- _WHAT YOU NEED TO DO_
Could you please transcribe the data exactly, without the pictures?

- _DATA SEGMENT_
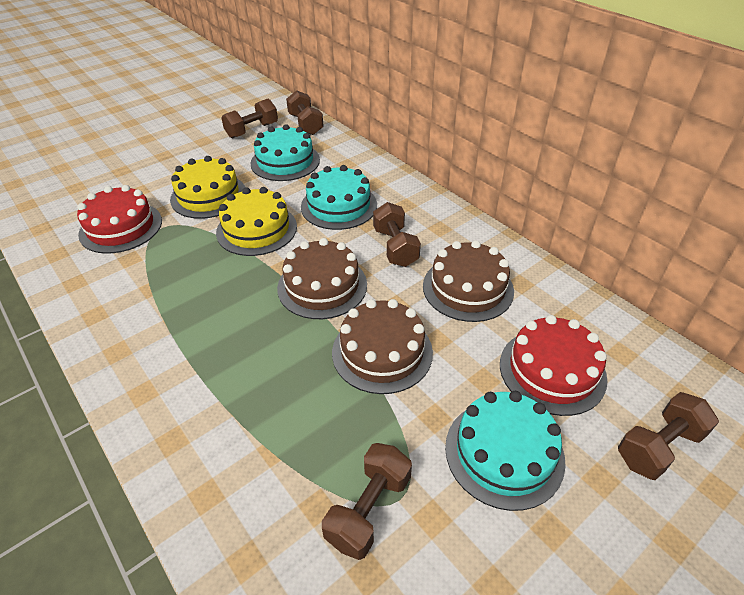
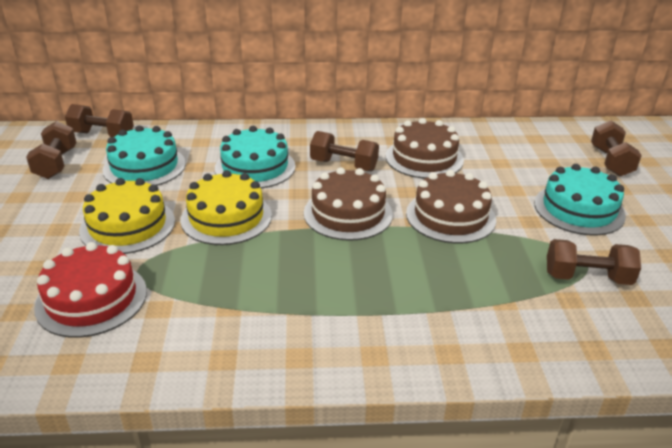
camera: 55 degrees left, 10 degrees down
(368, 509) = (587, 278): brown dumbbell -> brown dumbbell turned 60 degrees counterclockwise
(552, 371) = (528, 165): red cake -> none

- _OUTPUT_
camera: 55 degrees left, 10 degrees down
(368, 509) = (587, 278): brown dumbbell -> brown dumbbell turned 60 degrees counterclockwise
(552, 371) = (528, 165): red cake -> none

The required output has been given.